*What is expected:* From the first entry to the last, copy everything exactly except the pictures.
**** Records supplied
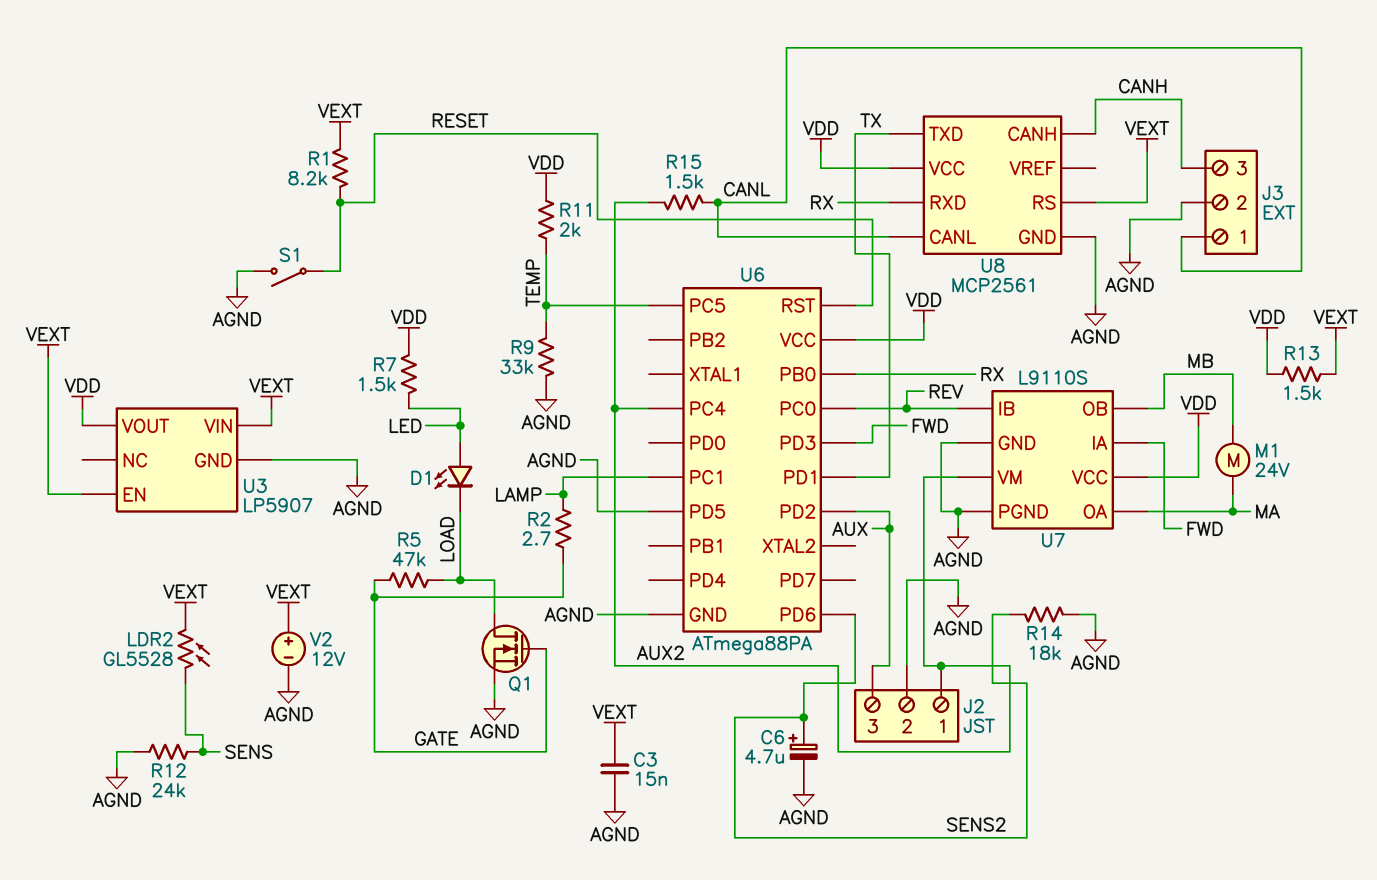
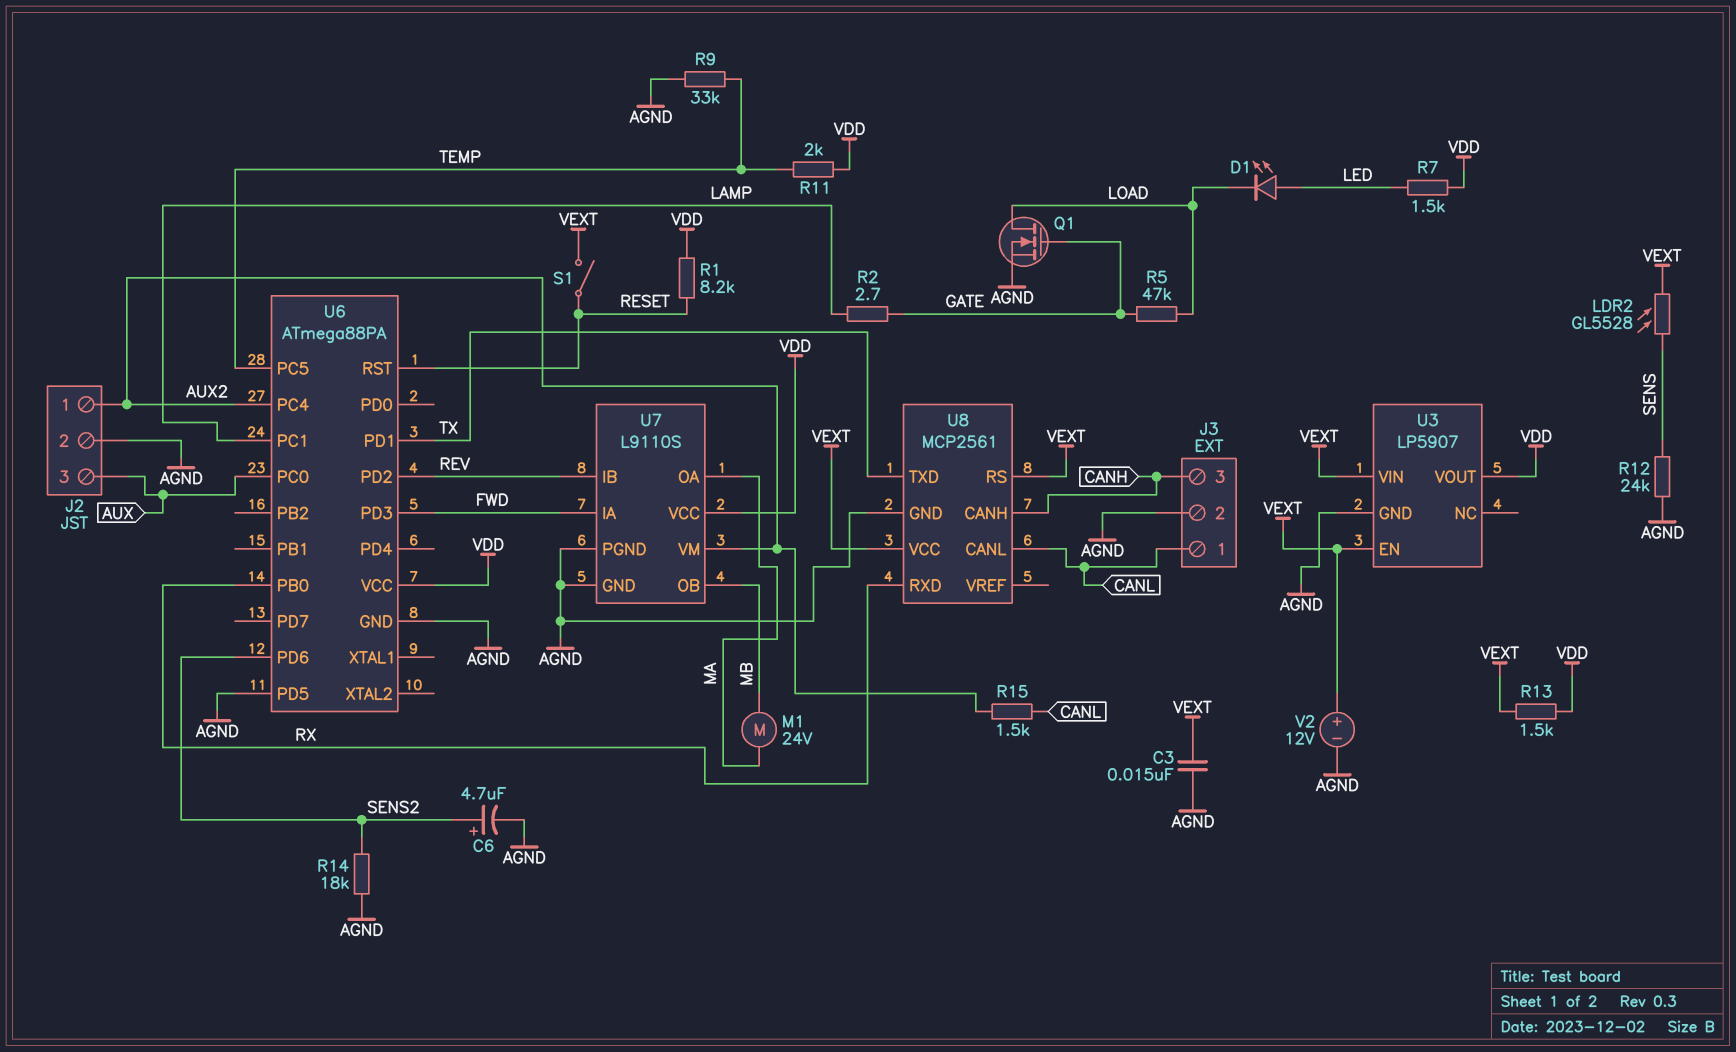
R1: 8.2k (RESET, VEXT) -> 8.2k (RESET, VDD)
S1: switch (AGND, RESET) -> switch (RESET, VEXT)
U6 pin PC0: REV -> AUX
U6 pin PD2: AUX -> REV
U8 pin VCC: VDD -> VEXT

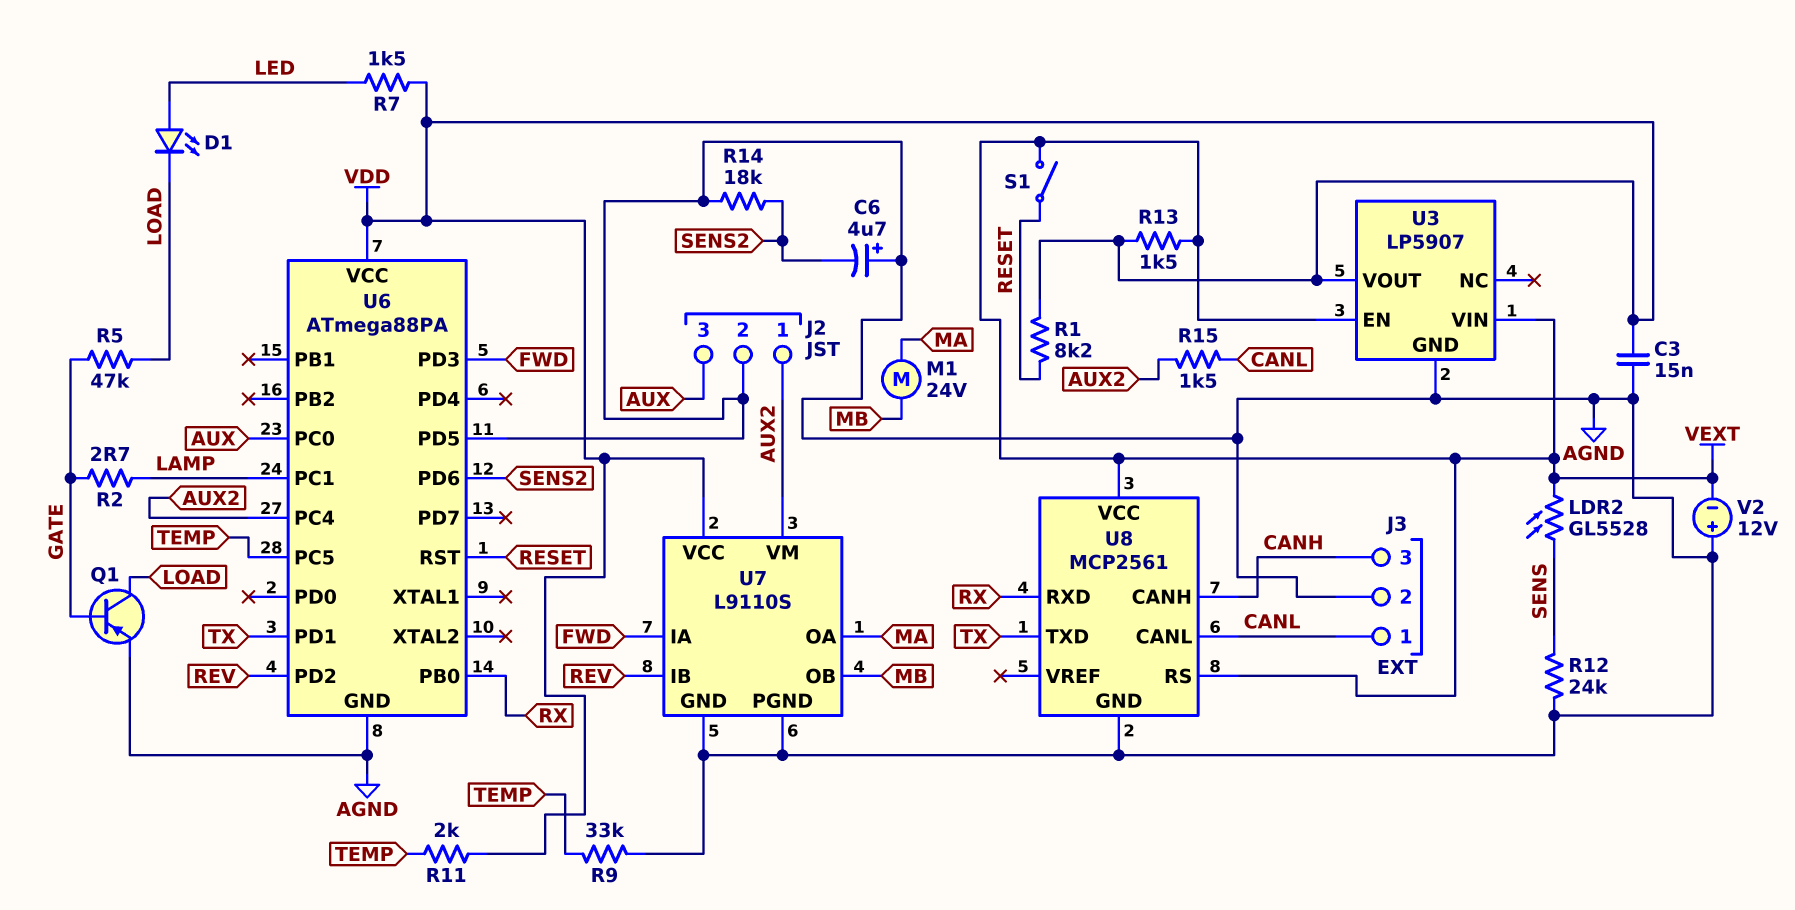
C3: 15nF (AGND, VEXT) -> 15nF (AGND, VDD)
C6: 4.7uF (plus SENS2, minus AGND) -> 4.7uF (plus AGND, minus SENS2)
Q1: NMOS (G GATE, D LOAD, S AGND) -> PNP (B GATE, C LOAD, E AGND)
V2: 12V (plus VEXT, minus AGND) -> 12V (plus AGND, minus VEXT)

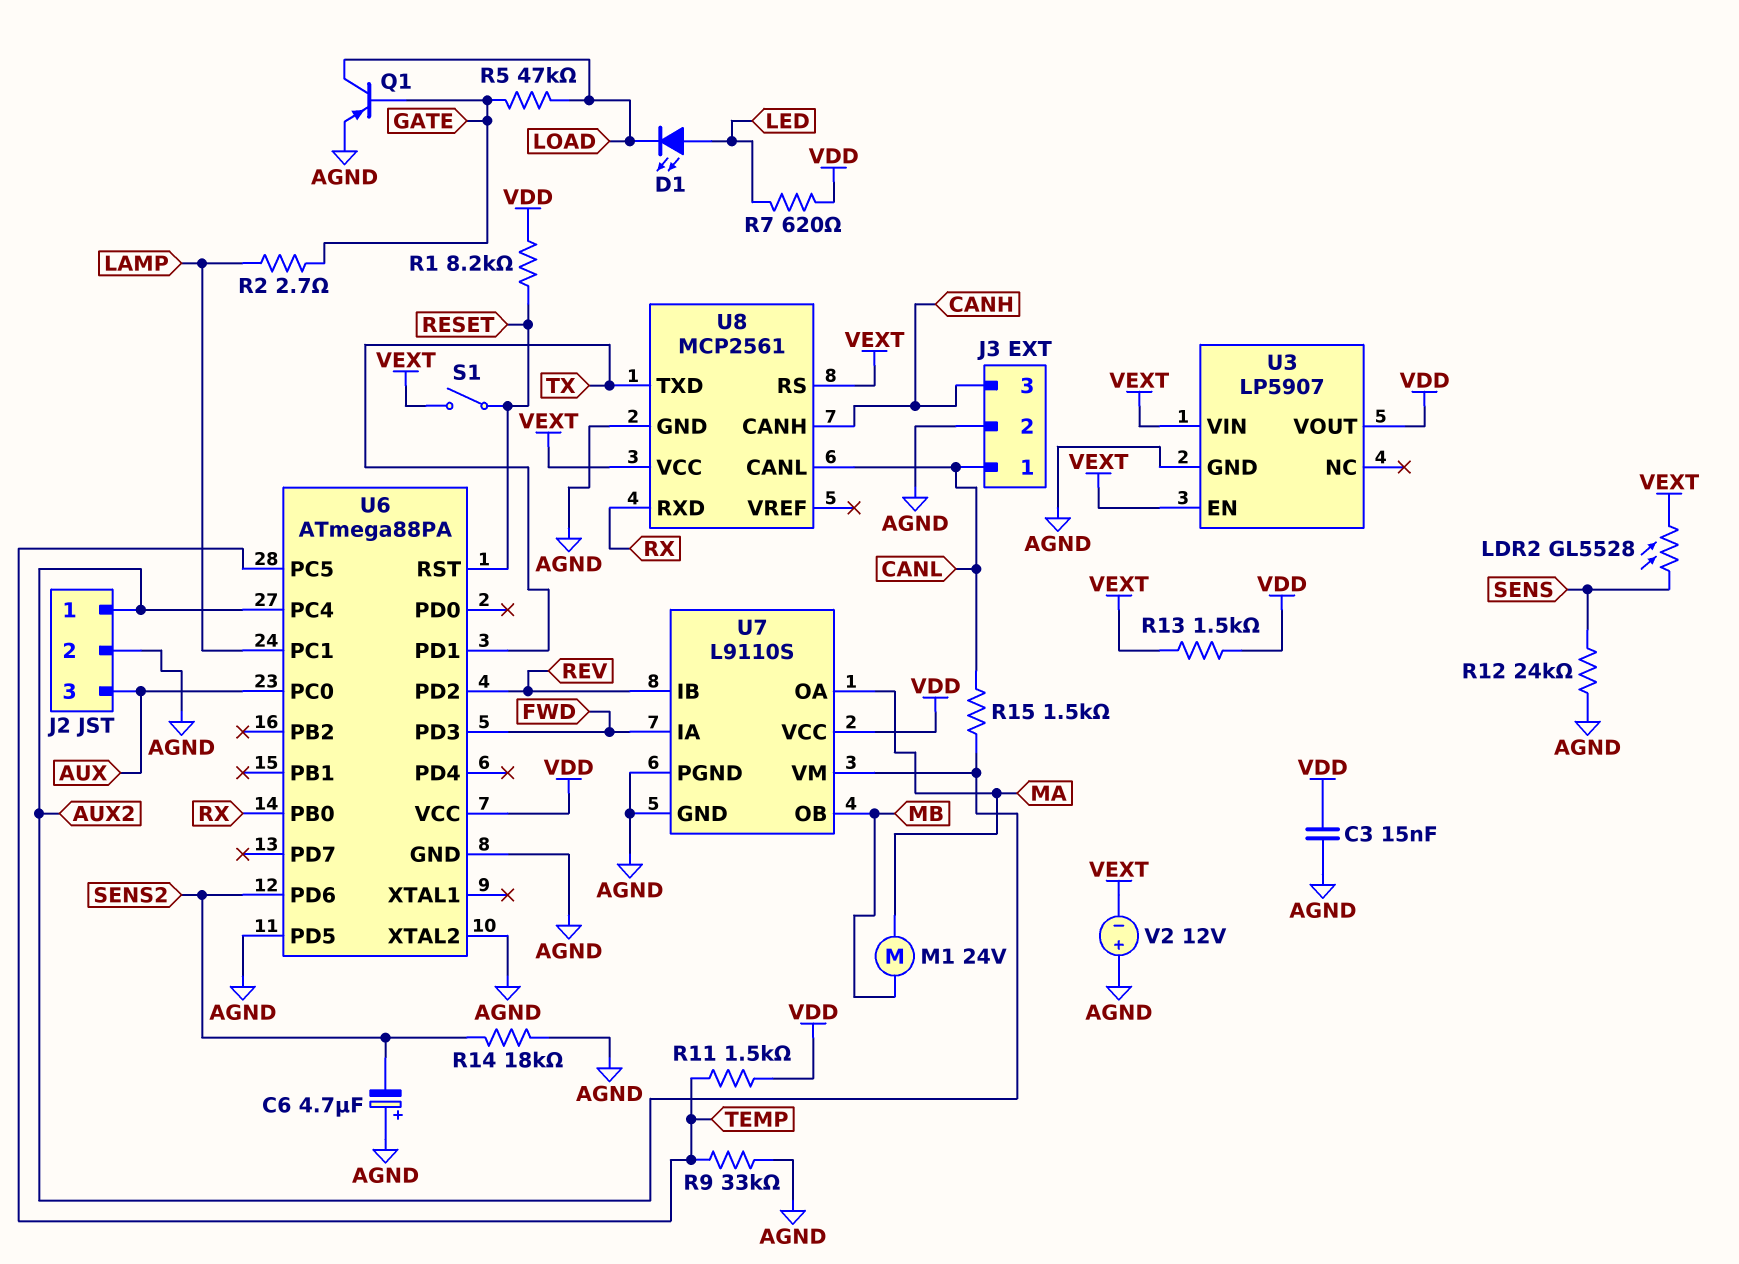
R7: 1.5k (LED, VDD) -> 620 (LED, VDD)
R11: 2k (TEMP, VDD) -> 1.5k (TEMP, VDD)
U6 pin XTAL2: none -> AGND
********
*Answer box:*
R1: 8.2k (RESET, VEXT) -> 8.2k (RESET, VDD)
S1: switch (AGND, RESET) -> switch (RESET, VEXT)
U6 pin PC0: REV -> AUX
U6 pin PD2: AUX -> REV
U8 pin VCC: VDD -> VEXT

C3: 15nF (AGND, VEXT) -> 15nF (AGND, VDD)
C6: 4.7uF (plus SENS2, minus AGND) -> 4.7uF (plus AGND, minus SENS2)
Q1: NMOS (G GATE, D LOAD, S AGND) -> PNP (B GATE, C LOAD, E AGND)
V2: 12V (plus VEXT, minus AGND) -> 12V (plus AGND, minus VEXT)

R7: 1.5k (LED, VDD) -> 620 (LED, VDD)
R11: 2k (TEMP, VDD) -> 1.5k (TEMP, VDD)
U6 pin XTAL2: none -> AGND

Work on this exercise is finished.